◆ **Your assignment**:
The entries that follow must be given again exactly, with no pictures kept.

◆ **Structured diff data**:
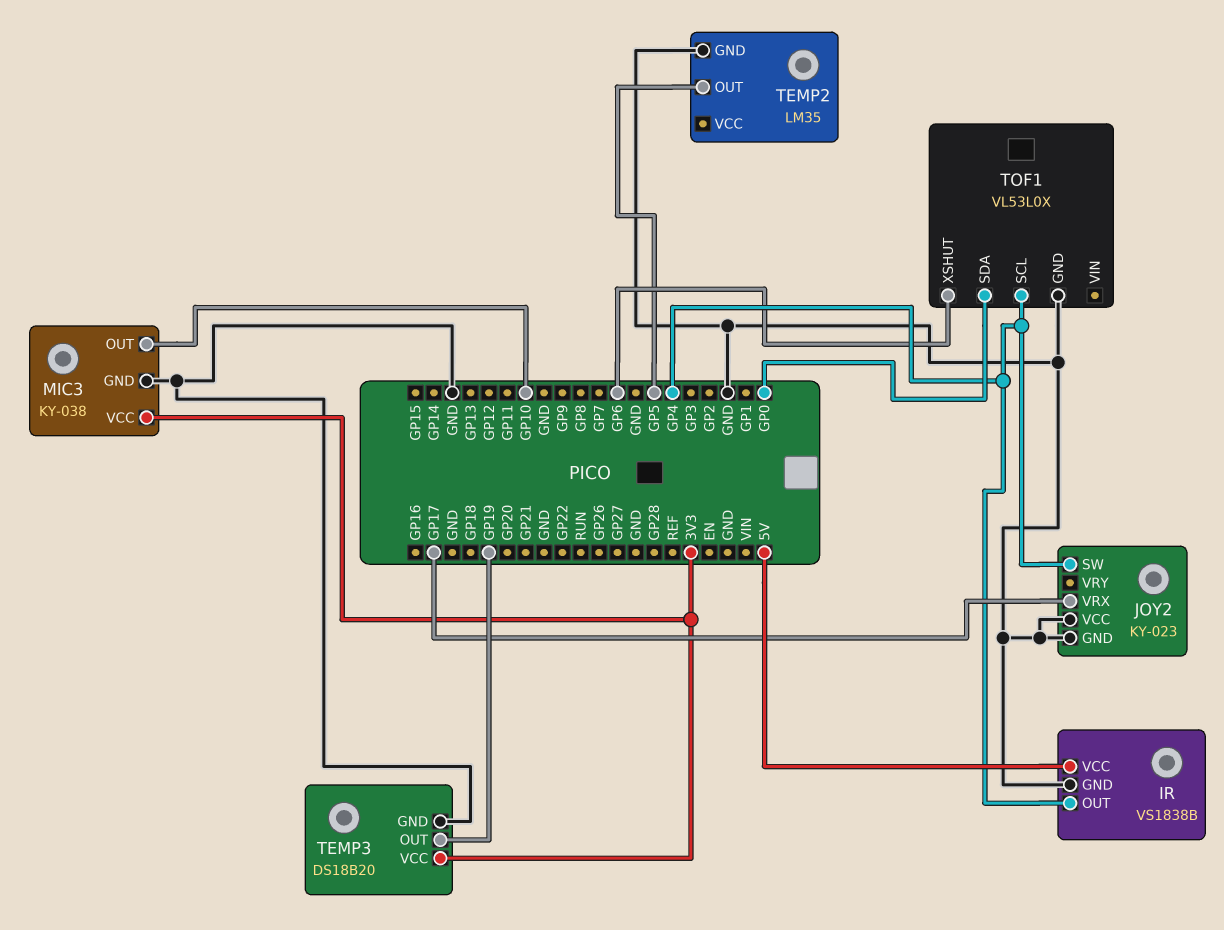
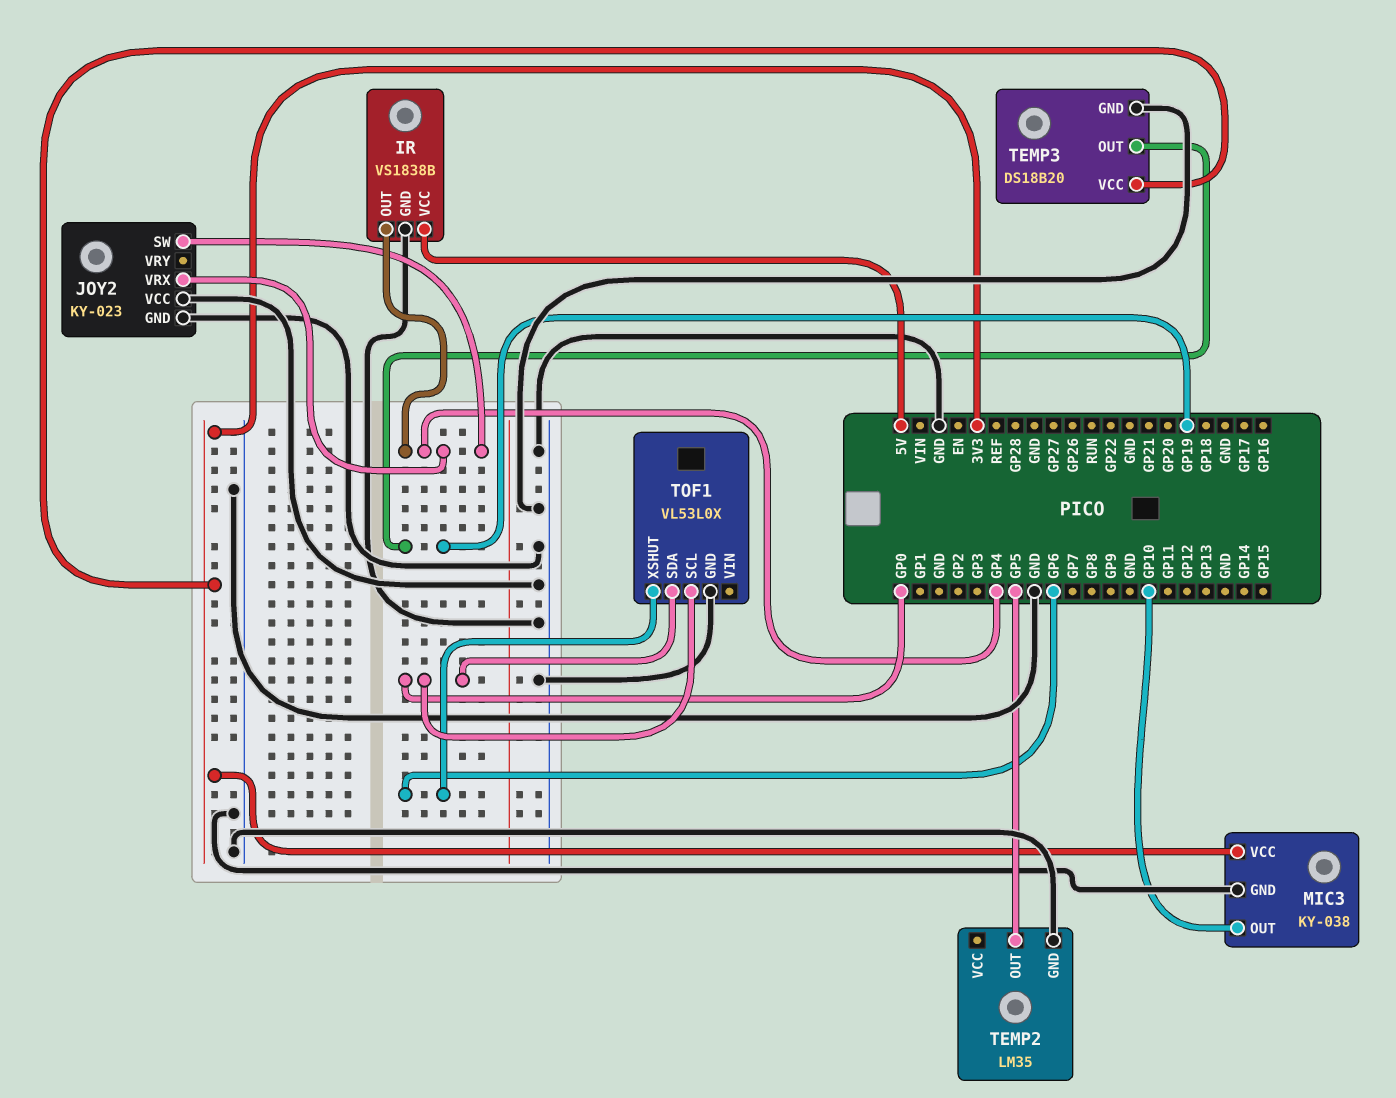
JOY2 pin VRX: GP17 -> GP4
TOF1 pin SCL: GP4 -> GP0

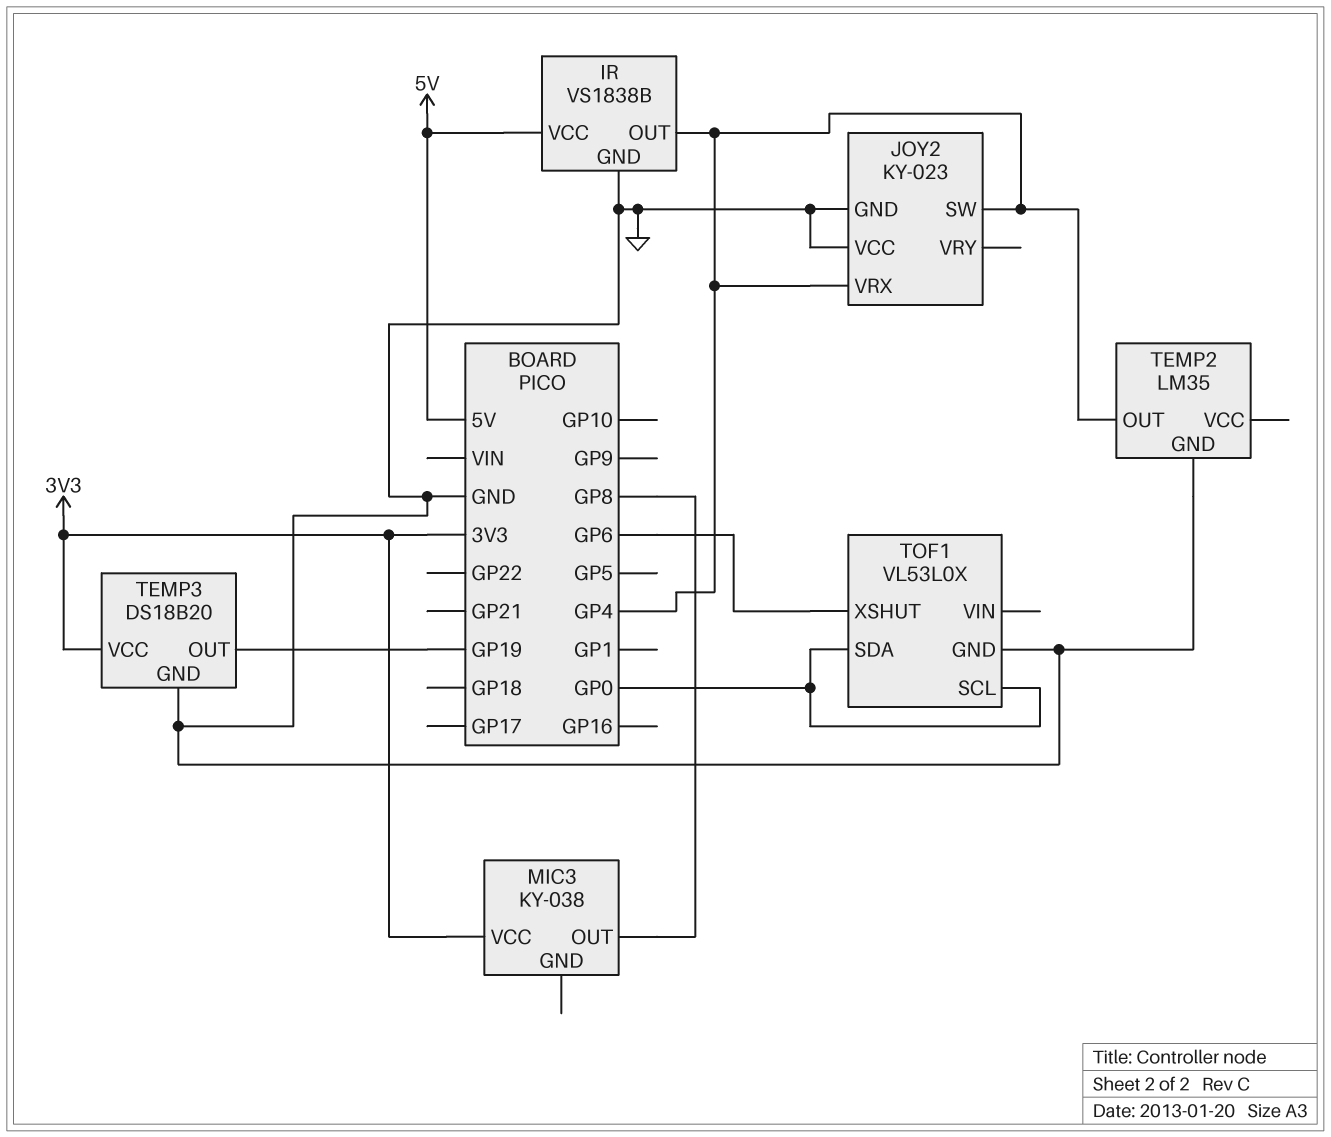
MIC3 pin GND: GND -> none
MIC3 pin OUT: GP10 -> GP8
TEMP2 pin OUT: GP5 -> GP4

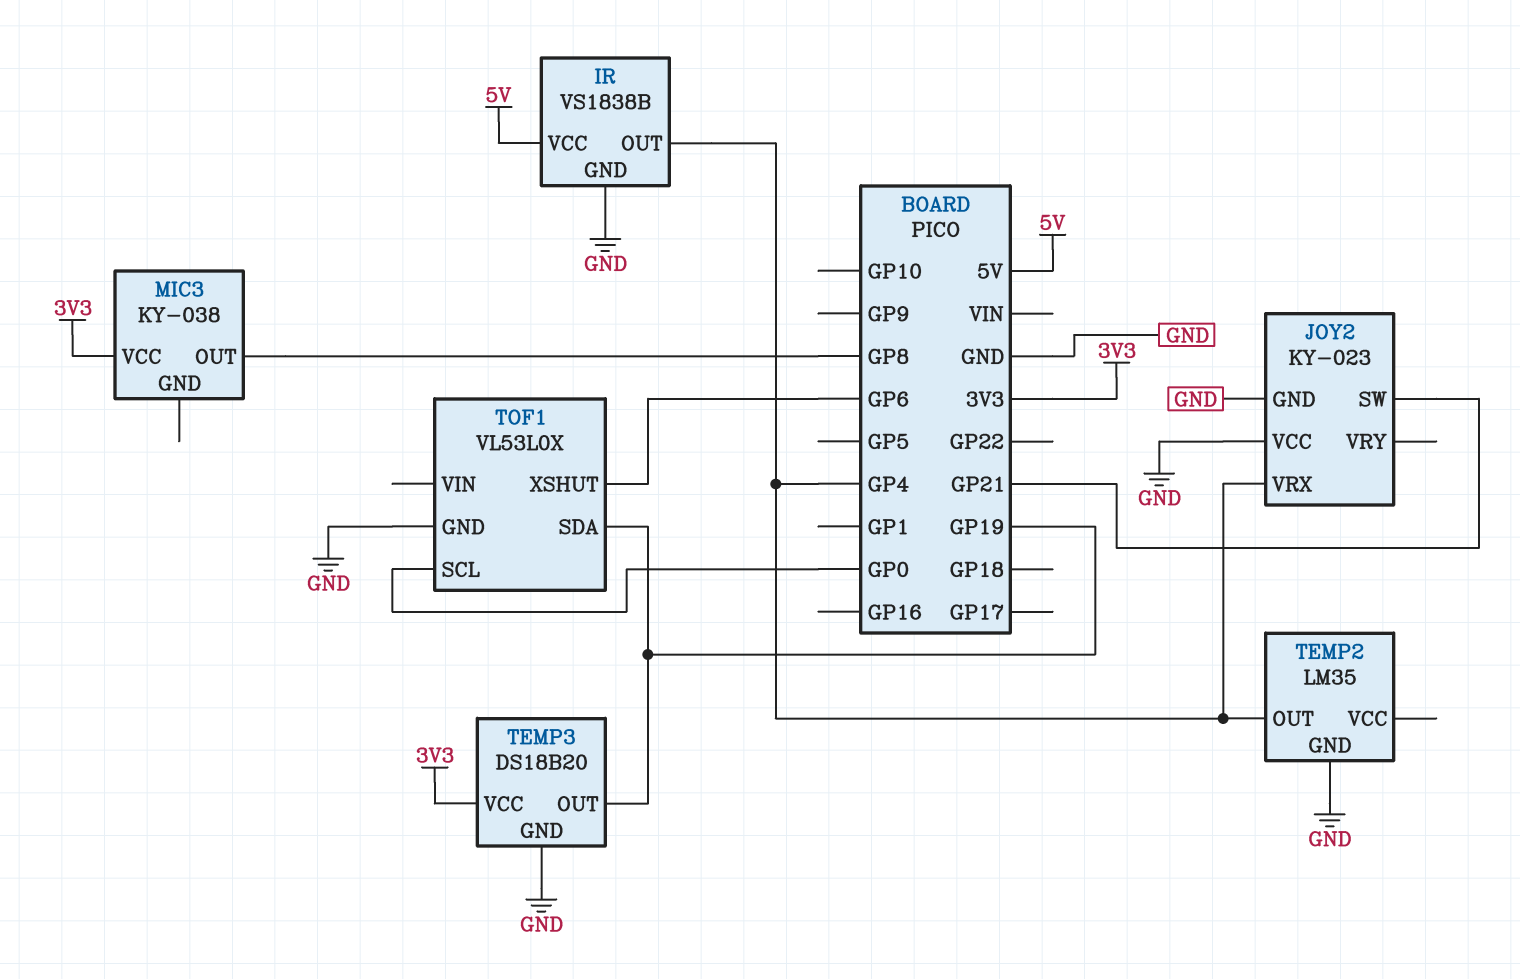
JOY2 pin SW: GP4 -> GP21
TOF1 pin SDA: GP0 -> GP19

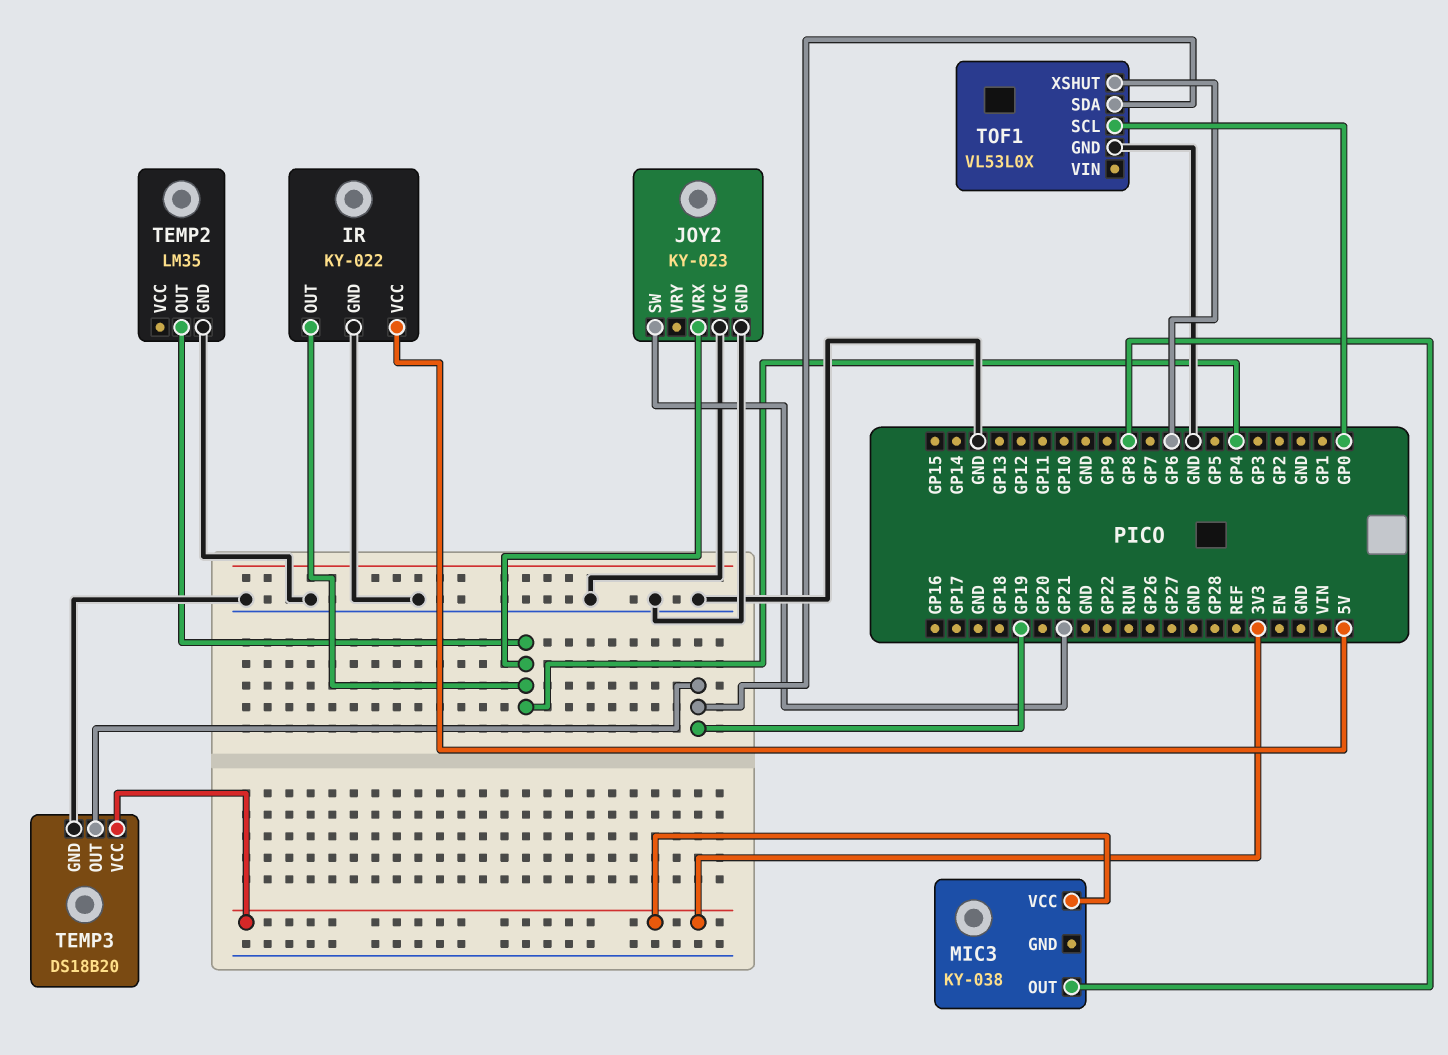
IR: VS1838B -> KY-022

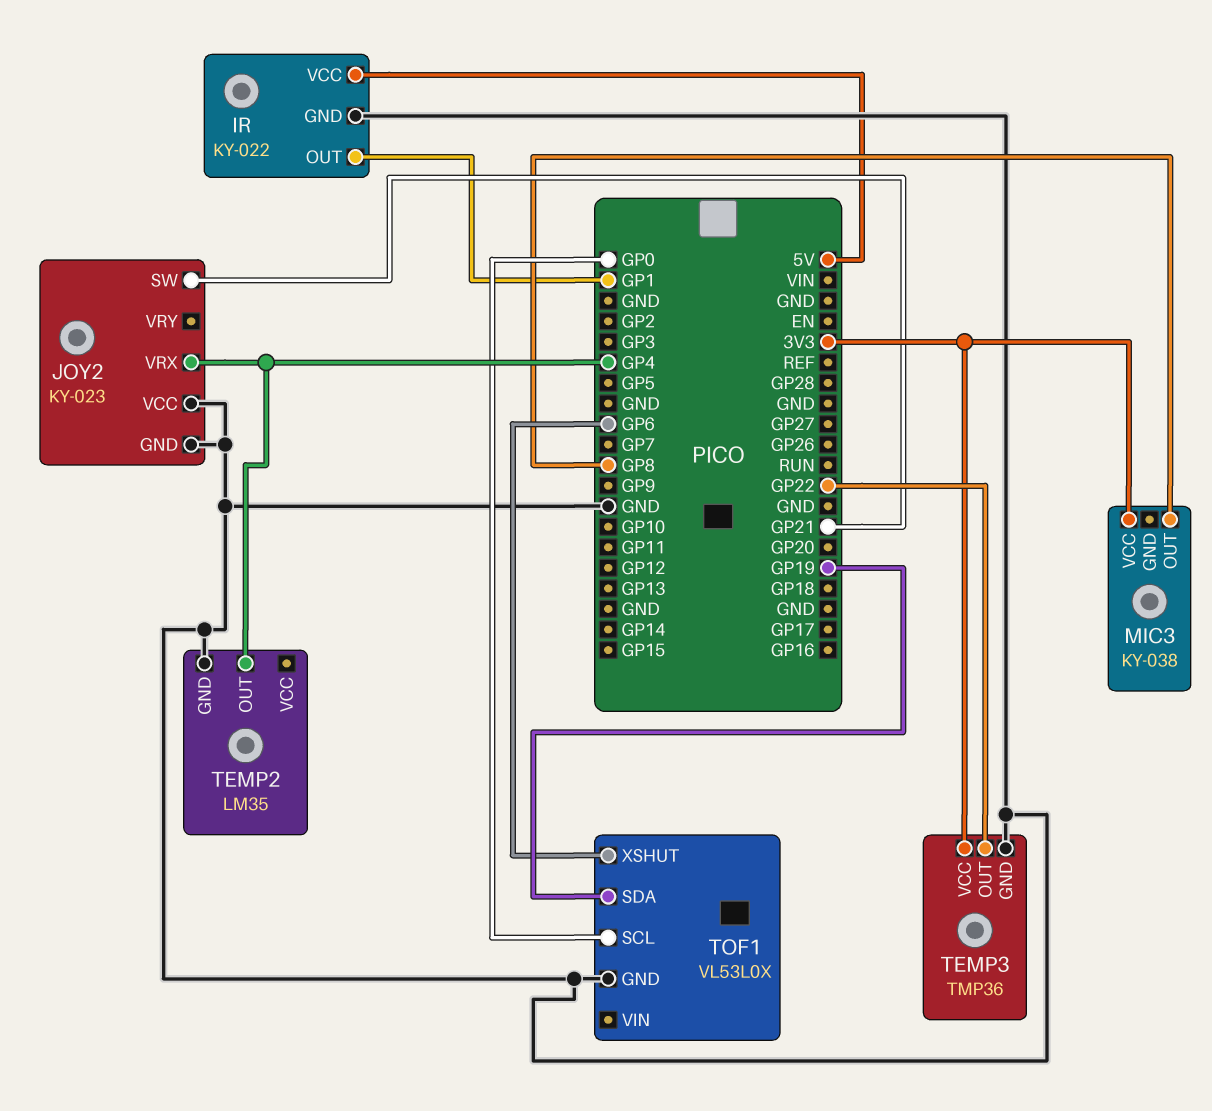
IR pin OUT: GP4 -> GP1
TEMP3: DS18B20 -> TMP36
TEMP3 pin OUT: GP19 -> GP22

◆ **Written response**:
JOY2 pin VRX: GP17 -> GP4
TOF1 pin SCL: GP4 -> GP0

MIC3 pin GND: GND -> none
MIC3 pin OUT: GP10 -> GP8
TEMP2 pin OUT: GP5 -> GP4

JOY2 pin SW: GP4 -> GP21
TOF1 pin SDA: GP0 -> GP19

IR: VS1838B -> KY-022

IR pin OUT: GP4 -> GP1
TEMP3: DS18B20 -> TMP36
TEMP3 pin OUT: GP19 -> GP22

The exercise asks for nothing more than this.